Would you please copy every line below that includes the string "apple"?

#### Data extract:
☆ ☆ ☆

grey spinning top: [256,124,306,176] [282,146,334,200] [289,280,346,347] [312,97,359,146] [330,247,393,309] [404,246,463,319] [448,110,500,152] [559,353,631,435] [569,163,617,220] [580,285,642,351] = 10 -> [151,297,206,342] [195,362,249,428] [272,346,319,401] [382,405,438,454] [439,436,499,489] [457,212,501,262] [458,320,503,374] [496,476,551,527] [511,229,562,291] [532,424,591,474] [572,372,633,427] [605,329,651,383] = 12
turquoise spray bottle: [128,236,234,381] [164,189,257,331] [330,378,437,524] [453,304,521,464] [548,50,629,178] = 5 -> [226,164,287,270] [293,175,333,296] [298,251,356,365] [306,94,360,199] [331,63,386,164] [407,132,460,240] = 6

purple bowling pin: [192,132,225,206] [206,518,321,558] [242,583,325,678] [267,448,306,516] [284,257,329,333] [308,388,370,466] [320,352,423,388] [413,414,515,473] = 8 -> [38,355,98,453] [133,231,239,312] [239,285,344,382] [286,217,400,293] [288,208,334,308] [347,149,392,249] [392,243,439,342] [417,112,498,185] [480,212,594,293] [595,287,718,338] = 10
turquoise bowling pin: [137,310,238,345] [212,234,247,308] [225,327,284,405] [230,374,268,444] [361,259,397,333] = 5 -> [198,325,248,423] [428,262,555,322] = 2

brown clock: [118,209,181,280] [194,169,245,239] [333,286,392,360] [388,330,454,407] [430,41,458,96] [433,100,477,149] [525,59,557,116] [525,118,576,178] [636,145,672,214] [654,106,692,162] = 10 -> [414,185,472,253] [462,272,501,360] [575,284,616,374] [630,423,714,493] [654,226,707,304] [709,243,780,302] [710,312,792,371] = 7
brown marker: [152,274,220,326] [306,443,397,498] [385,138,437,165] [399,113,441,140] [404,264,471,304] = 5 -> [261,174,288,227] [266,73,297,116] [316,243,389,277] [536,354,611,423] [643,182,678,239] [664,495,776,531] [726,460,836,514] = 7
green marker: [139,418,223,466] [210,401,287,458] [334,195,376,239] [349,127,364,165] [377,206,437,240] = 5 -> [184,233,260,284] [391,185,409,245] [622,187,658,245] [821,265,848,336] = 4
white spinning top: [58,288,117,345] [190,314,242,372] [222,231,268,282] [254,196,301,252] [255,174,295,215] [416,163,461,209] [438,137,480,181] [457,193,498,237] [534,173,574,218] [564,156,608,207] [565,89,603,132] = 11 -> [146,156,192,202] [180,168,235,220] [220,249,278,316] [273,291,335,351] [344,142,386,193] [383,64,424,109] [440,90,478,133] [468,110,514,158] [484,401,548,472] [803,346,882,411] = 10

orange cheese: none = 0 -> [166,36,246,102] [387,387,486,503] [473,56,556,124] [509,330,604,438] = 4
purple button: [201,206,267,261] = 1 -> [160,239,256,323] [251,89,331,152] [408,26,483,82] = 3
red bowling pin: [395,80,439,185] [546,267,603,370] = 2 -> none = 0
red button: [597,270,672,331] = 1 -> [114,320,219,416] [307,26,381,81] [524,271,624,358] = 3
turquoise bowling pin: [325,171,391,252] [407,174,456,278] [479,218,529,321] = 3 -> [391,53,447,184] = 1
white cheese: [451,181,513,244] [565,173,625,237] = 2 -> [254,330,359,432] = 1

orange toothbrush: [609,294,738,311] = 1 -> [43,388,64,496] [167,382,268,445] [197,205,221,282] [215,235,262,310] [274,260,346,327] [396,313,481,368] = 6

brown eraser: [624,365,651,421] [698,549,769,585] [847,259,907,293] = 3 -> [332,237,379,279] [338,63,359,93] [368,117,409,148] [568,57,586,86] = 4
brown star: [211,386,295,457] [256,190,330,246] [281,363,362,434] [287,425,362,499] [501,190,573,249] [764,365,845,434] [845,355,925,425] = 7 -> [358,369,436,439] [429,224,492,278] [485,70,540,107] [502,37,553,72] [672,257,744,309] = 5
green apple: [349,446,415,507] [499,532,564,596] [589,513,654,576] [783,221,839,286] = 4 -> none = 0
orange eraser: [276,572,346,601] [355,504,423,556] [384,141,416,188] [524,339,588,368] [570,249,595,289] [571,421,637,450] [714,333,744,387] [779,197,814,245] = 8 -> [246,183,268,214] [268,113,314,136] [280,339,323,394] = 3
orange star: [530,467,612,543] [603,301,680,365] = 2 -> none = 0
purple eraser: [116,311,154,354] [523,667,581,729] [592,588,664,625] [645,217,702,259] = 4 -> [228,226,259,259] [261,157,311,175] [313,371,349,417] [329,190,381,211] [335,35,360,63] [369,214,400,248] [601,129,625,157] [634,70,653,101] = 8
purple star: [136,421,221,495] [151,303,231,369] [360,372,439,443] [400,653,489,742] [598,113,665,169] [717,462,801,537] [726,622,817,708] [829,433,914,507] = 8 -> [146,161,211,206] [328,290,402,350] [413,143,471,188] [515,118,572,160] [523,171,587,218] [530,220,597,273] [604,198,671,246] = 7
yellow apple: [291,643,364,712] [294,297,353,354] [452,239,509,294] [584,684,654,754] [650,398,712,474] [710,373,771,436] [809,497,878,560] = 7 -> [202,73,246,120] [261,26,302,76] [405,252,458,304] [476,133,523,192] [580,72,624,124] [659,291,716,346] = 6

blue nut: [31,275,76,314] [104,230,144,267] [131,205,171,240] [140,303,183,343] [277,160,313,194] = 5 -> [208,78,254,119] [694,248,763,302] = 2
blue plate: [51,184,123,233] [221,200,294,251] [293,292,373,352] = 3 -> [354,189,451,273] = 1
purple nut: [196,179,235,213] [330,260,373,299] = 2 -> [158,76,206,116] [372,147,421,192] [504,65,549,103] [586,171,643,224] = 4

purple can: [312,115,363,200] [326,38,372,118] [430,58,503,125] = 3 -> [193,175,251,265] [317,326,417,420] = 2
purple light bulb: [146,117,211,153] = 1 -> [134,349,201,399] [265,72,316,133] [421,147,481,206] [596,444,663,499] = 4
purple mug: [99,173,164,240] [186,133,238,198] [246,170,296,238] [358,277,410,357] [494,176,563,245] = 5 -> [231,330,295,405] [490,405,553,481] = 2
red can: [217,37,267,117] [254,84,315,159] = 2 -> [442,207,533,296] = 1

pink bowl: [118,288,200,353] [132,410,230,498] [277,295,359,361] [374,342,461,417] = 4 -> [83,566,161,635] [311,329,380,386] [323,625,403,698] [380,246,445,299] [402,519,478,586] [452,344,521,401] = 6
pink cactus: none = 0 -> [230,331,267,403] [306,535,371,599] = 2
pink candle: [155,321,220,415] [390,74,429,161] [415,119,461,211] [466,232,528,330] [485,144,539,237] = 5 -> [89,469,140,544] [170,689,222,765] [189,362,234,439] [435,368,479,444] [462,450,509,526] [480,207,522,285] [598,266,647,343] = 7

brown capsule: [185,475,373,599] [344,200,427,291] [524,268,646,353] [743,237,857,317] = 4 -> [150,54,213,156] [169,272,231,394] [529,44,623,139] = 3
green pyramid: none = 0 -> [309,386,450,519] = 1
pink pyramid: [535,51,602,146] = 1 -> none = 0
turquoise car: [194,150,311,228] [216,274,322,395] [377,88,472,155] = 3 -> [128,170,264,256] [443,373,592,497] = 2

☆ ☆ ☆

#### Completed exercise:
green apple: [349,446,415,507] [499,532,564,596] [589,513,654,576] [783,221,839,286] = 4 -> none = 0
yellow apple: [291,643,364,712] [294,297,353,354] [452,239,509,294] [584,684,654,754] [650,398,712,474] [710,373,771,436] [809,497,878,560] = 7 -> [202,73,246,120] [261,26,302,76] [405,252,458,304] [476,133,523,192] [580,72,624,124] [659,291,716,346] = 6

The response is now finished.